» Task directions
Rewrite the lines of the material from the one containing "blue square: moved 6 px down" through the one containing "black cross at", inclusive, as a JSON list of strings with one string per line. Skip blank lines and leave out the pictures.

» Records provided

— START —

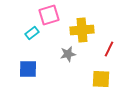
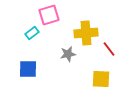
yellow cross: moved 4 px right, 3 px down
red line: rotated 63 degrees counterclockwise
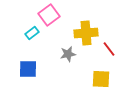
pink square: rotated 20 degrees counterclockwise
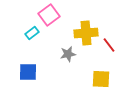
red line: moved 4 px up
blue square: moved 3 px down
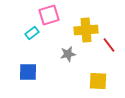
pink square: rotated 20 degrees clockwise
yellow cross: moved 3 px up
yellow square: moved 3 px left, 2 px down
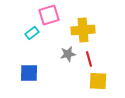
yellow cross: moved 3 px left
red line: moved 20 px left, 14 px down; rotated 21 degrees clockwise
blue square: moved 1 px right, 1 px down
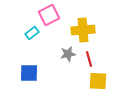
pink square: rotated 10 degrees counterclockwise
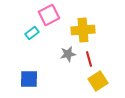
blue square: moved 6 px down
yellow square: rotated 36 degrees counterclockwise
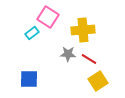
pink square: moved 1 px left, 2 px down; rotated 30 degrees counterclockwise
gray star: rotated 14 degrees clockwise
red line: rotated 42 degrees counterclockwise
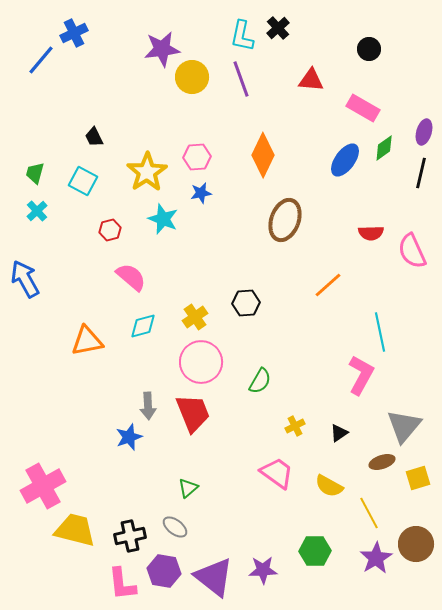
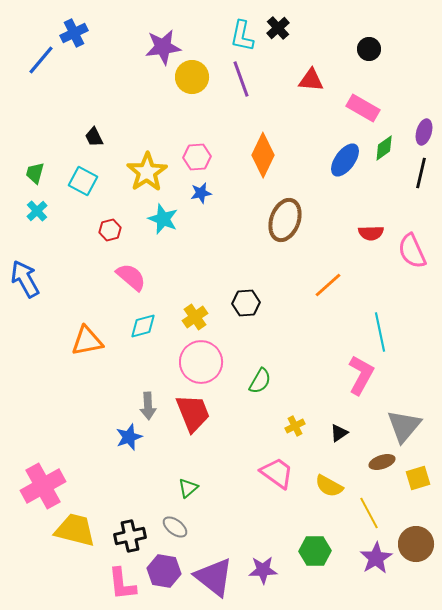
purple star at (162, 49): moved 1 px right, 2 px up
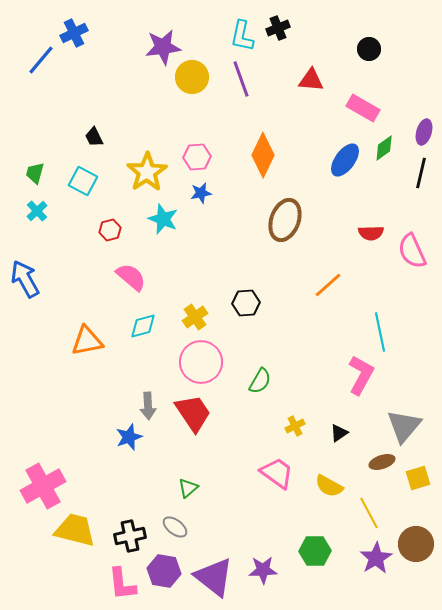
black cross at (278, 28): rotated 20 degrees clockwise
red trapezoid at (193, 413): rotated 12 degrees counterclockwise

— END —
— START —

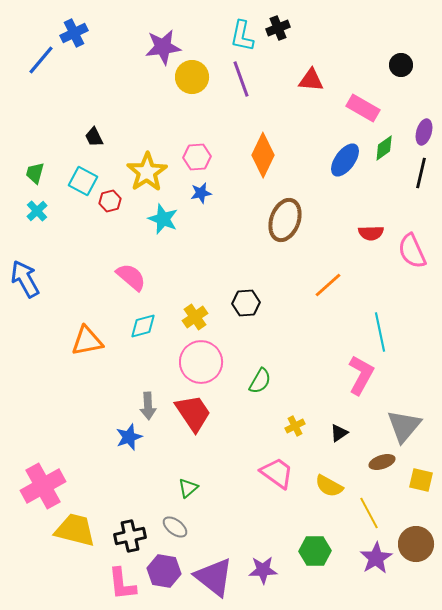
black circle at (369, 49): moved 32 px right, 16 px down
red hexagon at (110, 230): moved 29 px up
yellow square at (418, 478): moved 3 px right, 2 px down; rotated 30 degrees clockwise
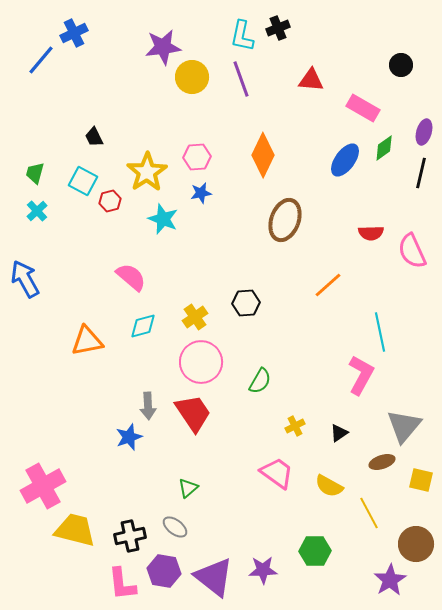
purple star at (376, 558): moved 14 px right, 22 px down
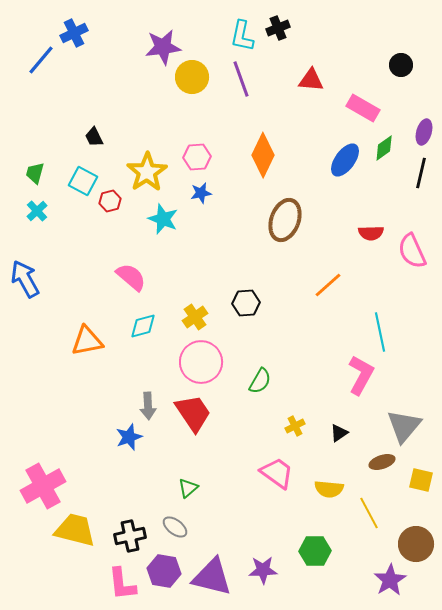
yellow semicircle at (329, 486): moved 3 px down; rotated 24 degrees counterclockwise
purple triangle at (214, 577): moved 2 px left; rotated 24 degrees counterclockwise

— END —
— START —

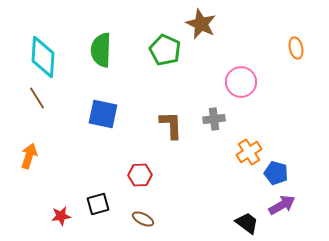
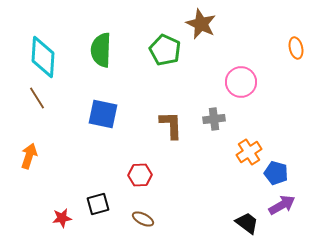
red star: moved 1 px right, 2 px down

— END —

» Task response
[
  "blue square: moved 6 px down",
  "yellow square: rotated 36 degrees counterclockwise",
  "pink square: moved 1 px left, 2 px down; rotated 30 degrees counterclockwise",
  "gray star: rotated 14 degrees clockwise",
  "red line: rotated 42 degrees counterclockwise",
  "purple star at (162, 49): moved 1 px right, 2 px up",
  "black cross at (278, 28): rotated 20 degrees clockwise"
]